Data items
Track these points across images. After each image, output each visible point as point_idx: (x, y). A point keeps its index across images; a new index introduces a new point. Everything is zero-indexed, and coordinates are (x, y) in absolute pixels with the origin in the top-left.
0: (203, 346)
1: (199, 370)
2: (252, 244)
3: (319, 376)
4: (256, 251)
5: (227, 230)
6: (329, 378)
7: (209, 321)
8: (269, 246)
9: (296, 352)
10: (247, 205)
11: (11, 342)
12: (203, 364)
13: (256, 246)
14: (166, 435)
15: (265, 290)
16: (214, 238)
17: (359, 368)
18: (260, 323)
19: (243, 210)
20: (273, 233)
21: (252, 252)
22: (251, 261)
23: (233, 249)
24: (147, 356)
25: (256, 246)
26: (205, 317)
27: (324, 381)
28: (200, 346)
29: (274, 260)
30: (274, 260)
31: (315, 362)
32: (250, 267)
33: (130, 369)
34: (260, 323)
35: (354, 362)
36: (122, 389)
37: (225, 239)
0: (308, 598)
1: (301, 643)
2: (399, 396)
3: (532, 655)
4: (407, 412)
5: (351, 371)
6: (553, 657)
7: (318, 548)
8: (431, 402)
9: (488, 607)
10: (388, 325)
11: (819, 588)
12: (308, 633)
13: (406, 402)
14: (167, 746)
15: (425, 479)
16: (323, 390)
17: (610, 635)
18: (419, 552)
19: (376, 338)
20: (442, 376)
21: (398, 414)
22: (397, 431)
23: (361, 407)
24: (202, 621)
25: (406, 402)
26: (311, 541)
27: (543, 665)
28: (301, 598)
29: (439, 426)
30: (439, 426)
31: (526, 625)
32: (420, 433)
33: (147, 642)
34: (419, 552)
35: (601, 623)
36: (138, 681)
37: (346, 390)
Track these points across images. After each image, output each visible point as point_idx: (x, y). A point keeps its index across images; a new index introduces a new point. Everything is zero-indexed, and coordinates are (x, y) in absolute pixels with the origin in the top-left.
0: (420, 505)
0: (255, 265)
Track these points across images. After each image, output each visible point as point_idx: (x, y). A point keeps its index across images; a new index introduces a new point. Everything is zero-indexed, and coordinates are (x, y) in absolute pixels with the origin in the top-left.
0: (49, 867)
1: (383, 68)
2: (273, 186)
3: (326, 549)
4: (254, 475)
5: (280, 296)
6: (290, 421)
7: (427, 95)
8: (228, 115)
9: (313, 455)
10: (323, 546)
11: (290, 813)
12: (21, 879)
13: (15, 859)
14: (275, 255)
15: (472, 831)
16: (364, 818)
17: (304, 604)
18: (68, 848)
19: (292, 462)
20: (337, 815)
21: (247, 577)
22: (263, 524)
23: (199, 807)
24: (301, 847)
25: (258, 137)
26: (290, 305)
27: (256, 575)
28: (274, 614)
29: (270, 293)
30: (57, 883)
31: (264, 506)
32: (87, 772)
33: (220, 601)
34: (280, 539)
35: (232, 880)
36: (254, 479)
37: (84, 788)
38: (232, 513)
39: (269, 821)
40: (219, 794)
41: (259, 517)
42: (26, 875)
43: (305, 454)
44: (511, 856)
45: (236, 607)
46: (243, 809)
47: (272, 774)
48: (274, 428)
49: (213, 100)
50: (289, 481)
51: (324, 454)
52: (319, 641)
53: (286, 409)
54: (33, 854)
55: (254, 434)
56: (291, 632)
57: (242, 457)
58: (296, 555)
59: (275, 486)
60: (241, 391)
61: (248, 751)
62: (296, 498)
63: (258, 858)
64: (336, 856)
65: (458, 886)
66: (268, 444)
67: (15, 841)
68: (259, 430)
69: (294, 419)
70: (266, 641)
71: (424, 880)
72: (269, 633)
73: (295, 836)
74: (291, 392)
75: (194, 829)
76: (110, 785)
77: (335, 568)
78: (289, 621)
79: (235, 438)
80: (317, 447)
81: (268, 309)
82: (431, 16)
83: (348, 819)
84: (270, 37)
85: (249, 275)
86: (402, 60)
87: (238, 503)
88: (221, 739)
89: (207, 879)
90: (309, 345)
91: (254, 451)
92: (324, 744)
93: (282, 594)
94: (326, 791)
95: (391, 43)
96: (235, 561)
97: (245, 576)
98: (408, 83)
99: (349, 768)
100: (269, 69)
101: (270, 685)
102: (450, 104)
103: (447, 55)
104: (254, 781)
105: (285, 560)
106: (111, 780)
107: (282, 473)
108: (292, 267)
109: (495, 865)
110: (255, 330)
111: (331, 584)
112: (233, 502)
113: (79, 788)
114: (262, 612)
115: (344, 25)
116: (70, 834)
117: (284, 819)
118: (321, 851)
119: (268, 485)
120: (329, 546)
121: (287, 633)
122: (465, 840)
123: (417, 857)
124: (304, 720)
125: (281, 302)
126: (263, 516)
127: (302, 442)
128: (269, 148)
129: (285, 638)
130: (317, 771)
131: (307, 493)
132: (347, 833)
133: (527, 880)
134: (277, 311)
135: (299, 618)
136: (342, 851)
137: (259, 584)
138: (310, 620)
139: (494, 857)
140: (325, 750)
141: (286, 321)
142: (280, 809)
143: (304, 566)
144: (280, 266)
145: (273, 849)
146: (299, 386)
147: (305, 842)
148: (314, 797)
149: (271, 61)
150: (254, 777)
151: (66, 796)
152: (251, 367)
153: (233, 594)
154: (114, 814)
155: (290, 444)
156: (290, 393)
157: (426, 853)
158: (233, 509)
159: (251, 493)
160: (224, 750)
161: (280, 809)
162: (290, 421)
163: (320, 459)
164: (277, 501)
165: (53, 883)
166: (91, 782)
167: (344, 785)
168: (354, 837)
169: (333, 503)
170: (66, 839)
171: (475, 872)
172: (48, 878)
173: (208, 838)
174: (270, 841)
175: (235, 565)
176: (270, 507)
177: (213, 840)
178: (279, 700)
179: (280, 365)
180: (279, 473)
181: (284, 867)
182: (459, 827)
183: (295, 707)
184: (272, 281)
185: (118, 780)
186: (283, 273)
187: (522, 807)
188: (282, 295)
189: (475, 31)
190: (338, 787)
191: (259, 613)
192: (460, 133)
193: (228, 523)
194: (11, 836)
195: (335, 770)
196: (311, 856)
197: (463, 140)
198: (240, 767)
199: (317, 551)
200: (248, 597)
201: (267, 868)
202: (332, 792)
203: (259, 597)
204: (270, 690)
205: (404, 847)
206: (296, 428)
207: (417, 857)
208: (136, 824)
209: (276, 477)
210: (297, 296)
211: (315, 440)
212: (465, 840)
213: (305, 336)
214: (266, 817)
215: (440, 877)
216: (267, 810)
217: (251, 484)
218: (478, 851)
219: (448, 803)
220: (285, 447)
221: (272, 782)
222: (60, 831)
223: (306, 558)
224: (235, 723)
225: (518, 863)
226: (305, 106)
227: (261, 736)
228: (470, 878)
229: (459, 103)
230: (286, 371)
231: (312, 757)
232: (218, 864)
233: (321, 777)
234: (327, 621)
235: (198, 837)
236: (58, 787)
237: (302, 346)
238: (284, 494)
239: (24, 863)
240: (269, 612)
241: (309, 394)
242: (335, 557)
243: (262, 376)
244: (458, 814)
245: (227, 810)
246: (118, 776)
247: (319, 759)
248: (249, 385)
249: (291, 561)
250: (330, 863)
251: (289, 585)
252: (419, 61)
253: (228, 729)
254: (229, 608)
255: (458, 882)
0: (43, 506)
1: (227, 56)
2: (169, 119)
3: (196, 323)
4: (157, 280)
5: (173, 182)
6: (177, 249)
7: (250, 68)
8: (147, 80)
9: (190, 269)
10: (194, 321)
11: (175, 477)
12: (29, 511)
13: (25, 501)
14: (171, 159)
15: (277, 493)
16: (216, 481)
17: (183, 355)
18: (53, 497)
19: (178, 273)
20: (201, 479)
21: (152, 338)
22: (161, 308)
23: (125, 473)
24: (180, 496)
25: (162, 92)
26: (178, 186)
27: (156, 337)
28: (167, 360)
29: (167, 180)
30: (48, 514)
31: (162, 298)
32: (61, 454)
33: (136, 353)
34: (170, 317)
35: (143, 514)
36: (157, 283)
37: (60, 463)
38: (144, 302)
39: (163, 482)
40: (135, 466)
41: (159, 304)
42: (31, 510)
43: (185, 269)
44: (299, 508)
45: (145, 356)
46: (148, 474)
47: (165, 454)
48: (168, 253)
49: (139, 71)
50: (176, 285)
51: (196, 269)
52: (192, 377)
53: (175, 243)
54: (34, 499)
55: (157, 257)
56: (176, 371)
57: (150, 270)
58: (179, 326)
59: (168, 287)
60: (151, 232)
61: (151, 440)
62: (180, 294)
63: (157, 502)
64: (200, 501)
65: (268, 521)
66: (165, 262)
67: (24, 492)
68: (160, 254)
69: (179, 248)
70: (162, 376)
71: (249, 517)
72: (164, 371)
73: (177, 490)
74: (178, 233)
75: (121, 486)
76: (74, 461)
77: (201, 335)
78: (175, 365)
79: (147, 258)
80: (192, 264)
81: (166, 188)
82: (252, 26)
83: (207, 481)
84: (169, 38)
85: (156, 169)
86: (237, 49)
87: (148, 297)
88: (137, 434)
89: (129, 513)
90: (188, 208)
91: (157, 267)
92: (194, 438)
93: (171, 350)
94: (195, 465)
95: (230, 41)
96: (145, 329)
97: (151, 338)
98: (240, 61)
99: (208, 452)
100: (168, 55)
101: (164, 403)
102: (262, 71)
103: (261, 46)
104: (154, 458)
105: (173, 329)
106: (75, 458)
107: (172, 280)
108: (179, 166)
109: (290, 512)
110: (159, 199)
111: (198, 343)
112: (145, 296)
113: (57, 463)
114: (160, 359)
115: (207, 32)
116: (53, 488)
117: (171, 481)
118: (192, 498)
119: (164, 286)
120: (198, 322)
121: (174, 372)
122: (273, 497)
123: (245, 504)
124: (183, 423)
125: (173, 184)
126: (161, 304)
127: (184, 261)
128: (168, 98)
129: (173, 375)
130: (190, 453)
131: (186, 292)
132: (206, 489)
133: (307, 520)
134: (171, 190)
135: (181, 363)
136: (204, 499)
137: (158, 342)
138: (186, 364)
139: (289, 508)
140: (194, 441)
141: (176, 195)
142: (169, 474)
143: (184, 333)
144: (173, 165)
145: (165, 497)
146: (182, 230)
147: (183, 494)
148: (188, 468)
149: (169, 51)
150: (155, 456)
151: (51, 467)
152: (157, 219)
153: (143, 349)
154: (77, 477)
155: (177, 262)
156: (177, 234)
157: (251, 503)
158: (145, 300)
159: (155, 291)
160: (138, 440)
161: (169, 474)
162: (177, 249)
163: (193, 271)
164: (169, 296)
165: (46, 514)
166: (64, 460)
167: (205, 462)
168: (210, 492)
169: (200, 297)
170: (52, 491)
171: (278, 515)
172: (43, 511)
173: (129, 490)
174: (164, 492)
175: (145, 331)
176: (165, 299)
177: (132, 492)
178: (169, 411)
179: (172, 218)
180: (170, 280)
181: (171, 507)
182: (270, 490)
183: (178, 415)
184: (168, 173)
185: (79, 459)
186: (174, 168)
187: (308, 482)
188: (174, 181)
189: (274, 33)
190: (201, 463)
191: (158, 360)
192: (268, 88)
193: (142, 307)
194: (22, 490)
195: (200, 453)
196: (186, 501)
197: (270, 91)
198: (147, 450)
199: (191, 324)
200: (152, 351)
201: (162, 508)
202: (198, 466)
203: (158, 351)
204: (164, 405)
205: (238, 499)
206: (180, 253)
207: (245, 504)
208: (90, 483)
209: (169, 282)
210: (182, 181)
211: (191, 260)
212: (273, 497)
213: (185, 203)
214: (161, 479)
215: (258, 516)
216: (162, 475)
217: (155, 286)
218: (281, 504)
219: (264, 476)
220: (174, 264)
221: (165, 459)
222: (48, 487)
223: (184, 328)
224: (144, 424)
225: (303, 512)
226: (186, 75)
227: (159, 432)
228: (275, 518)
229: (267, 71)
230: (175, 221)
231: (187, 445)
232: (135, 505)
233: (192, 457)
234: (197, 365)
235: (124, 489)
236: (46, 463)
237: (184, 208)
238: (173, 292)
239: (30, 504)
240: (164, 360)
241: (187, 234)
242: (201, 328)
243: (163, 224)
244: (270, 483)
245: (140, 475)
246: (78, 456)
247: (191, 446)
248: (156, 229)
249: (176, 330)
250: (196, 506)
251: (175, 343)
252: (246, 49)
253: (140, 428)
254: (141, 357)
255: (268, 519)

#### TASK REQUIREMENTS:
Retype the listing from its first line through the line containing "0: (255, 265)", both included, reproducing every line character for character.

#### TASK OUTPUT:
Track these points across images. After each image, output each visible point as point_idx: (x, y). A point keeps its index across images; a new index introduces a new point. Everything is zero-indexed, and coordinates are (x, y) in absolute pixels with the origin in the top-left.
0: (203, 346)
1: (199, 370)
2: (252, 244)
3: (319, 376)
4: (256, 251)
5: (227, 230)
6: (329, 378)
7: (209, 321)
8: (269, 246)
9: (296, 352)
10: (247, 205)
11: (11, 342)
12: (203, 364)
13: (256, 246)
14: (166, 435)
15: (265, 290)
16: (214, 238)
17: (359, 368)
18: (260, 323)
19: (243, 210)
20: (273, 233)
21: (252, 252)
22: (251, 261)
23: (233, 249)
24: (147, 356)
25: (256, 246)
26: (205, 317)
27: (324, 381)
28: (200, 346)
29: (274, 260)
30: (274, 260)
31: (315, 362)
32: (250, 267)
33: (130, 369)
34: (260, 323)
35: (354, 362)
36: (122, 389)
37: (225, 239)
0: (308, 598)
1: (301, 643)
2: (399, 396)
3: (532, 655)
4: (407, 412)
5: (351, 371)
6: (553, 657)
7: (318, 548)
8: (431, 402)
9: (488, 607)
10: (388, 325)
11: (819, 588)
12: (308, 633)
13: (406, 402)
14: (167, 746)
15: (425, 479)
16: (323, 390)
17: (610, 635)
18: (419, 552)
19: (376, 338)
20: (442, 376)
21: (398, 414)
22: (397, 431)
23: (361, 407)
24: (202, 621)
25: (406, 402)
26: (311, 541)
27: (543, 665)
28: (301, 598)
29: (439, 426)
30: (439, 426)
31: (526, 625)
32: (420, 433)
33: (147, 642)
34: (419, 552)
35: (601, 623)
36: (138, 681)
37: (346, 390)
Track these points across images. After each image, output each visible point as point_idx: (x, y). A point keeps its index across images; a new index introduces a new point. Everything is zero-indexed, and coordinates are (x, y) in absolute pixels with the origin in the top-left.
0: (420, 505)
0: (255, 265)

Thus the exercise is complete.